• Dataset records:

%%

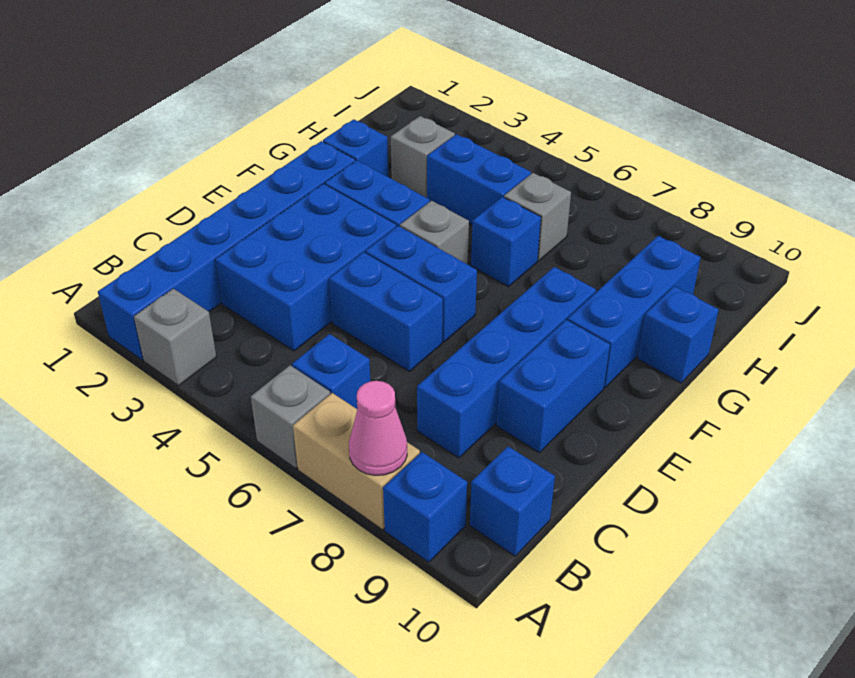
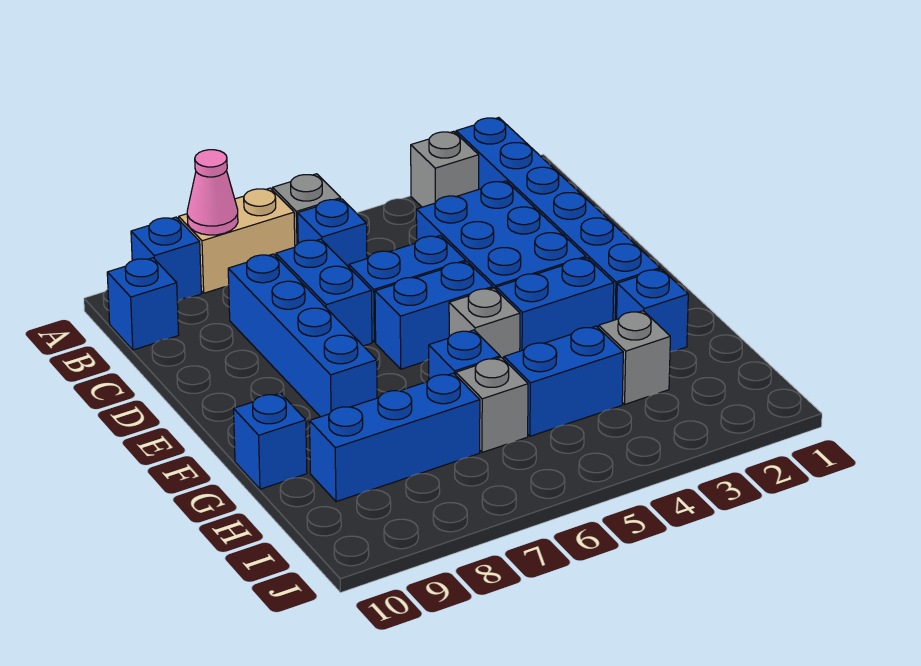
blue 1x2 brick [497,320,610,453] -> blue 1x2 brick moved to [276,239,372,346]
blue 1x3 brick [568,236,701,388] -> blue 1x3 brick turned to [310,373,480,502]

%%
%%

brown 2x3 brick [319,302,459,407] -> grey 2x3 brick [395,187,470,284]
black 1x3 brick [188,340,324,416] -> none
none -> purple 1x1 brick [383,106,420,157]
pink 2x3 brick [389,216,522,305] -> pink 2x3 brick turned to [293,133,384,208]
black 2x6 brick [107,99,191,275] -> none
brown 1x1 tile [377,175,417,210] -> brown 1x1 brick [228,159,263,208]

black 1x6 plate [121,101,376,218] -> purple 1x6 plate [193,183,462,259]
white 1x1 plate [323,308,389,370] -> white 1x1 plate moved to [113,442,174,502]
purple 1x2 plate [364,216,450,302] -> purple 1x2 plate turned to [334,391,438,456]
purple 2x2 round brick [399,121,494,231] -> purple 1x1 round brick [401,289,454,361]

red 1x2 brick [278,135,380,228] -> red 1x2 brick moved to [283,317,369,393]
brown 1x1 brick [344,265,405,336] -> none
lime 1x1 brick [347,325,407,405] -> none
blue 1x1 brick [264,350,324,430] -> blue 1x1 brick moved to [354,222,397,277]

%%
%%

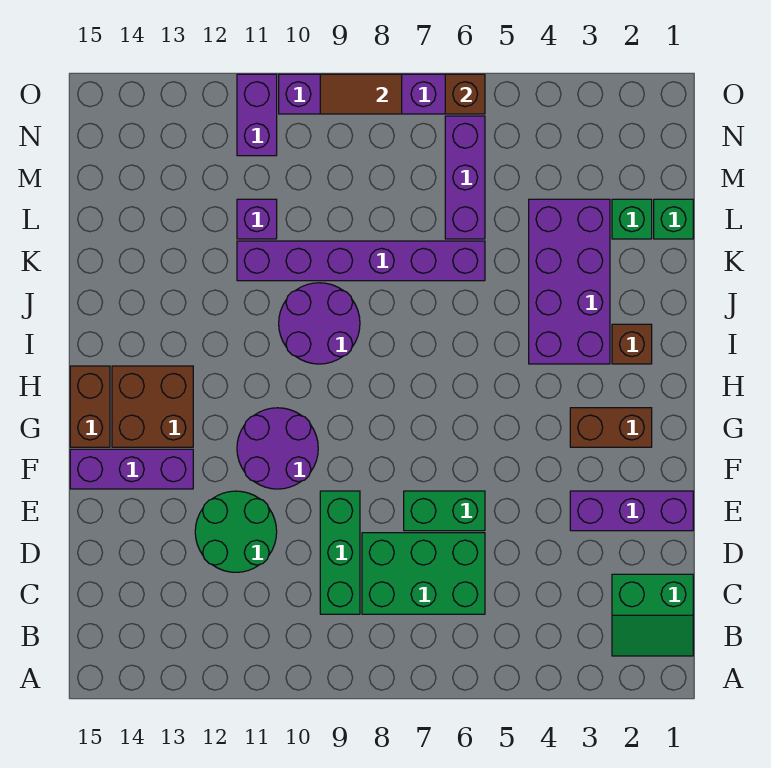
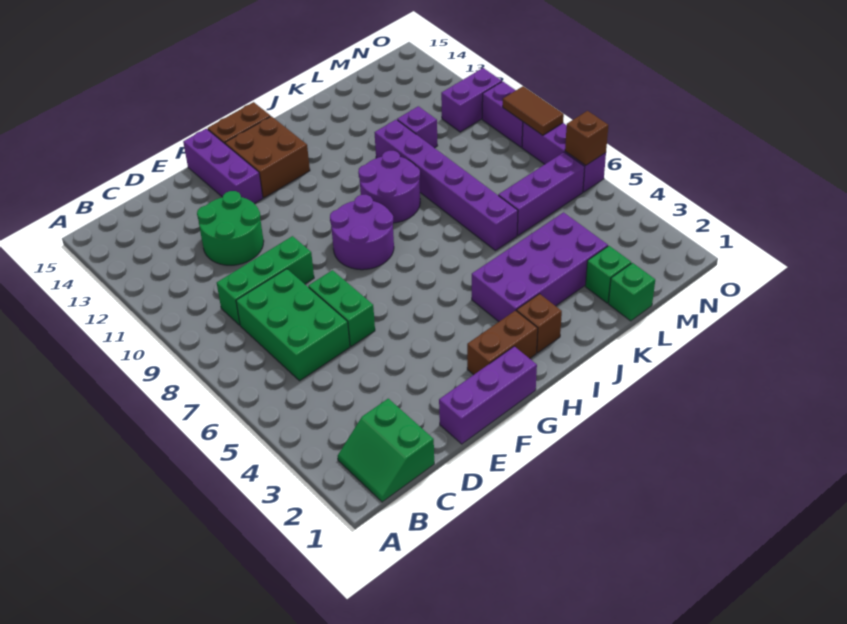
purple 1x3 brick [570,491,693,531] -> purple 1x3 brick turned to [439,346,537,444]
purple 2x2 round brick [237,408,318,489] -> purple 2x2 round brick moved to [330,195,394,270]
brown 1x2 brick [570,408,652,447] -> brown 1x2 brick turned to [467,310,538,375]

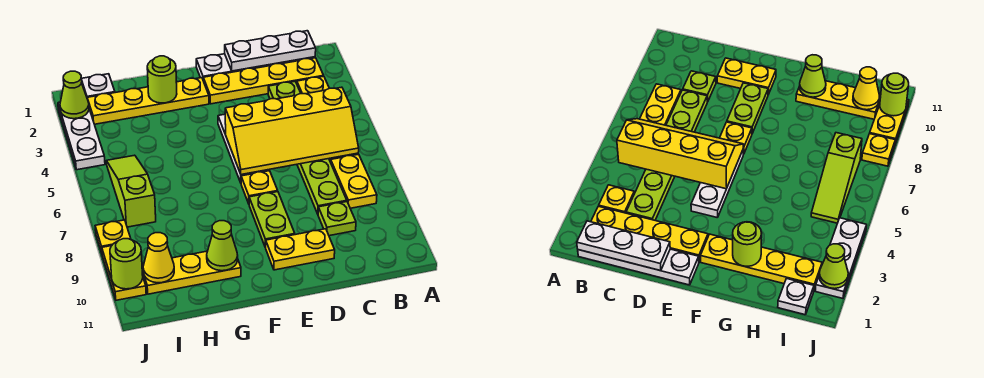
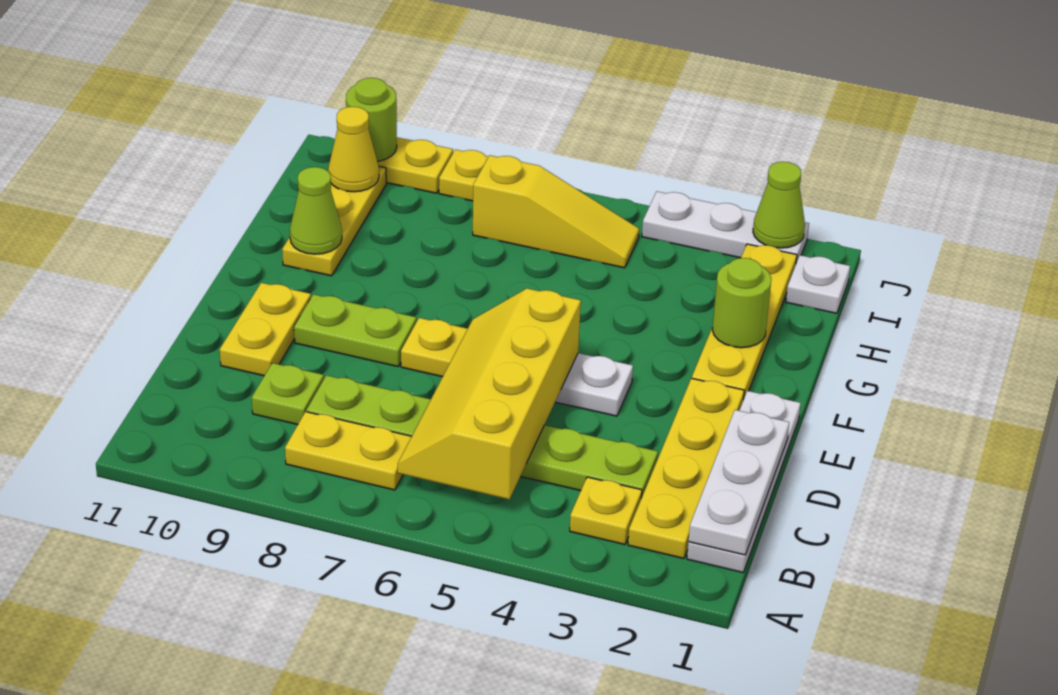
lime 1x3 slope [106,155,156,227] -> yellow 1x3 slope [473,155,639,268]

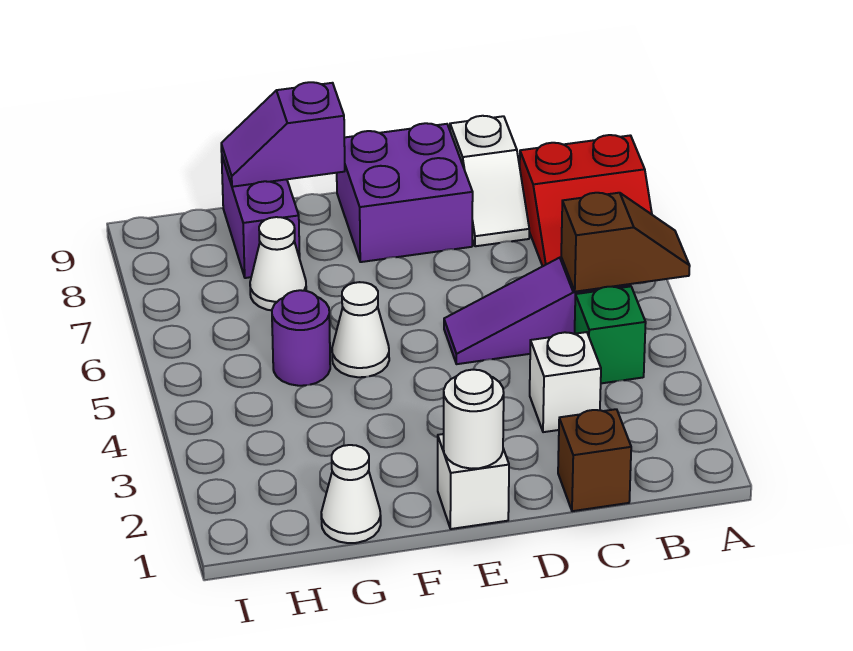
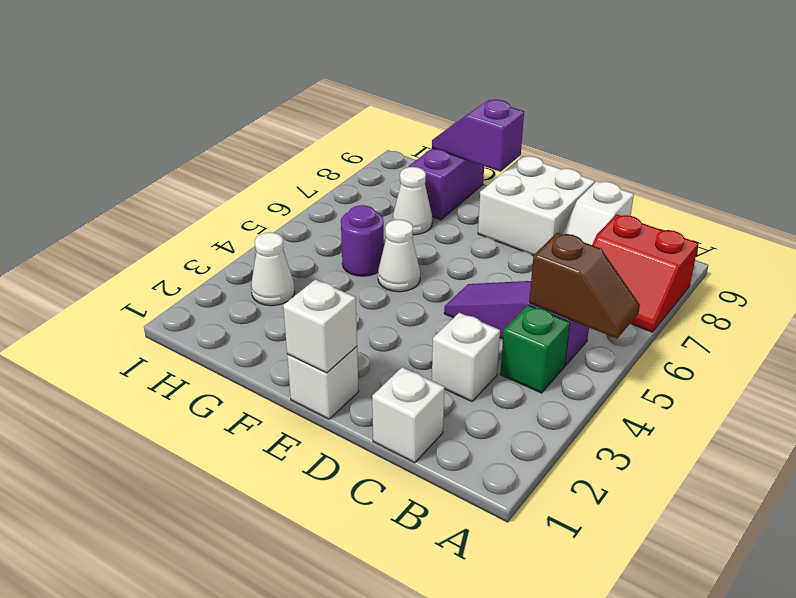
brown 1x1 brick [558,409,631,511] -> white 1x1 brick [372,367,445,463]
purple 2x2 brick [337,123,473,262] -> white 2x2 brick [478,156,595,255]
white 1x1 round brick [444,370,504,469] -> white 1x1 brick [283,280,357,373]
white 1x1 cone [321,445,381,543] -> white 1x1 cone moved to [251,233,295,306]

%%

• Brief: In the listing above, find the line containing "lime 1x3 slope". Output it and every line after it up to and including the line containing "white 1x1 cone [321,445,381,543]", exactly, but skip the pictures.

• Answer section:
lime 1x3 slope [106,155,156,227] -> yellow 1x3 slope [473,155,639,268]

brown 1x1 brick [558,409,631,511] -> white 1x1 brick [372,367,445,463]
purple 2x2 brick [337,123,473,262] -> white 2x2 brick [478,156,595,255]
white 1x1 round brick [444,370,504,469] -> white 1x1 brick [283,280,357,373]
white 1x1 cone [321,445,381,543] -> white 1x1 cone moved to [251,233,295,306]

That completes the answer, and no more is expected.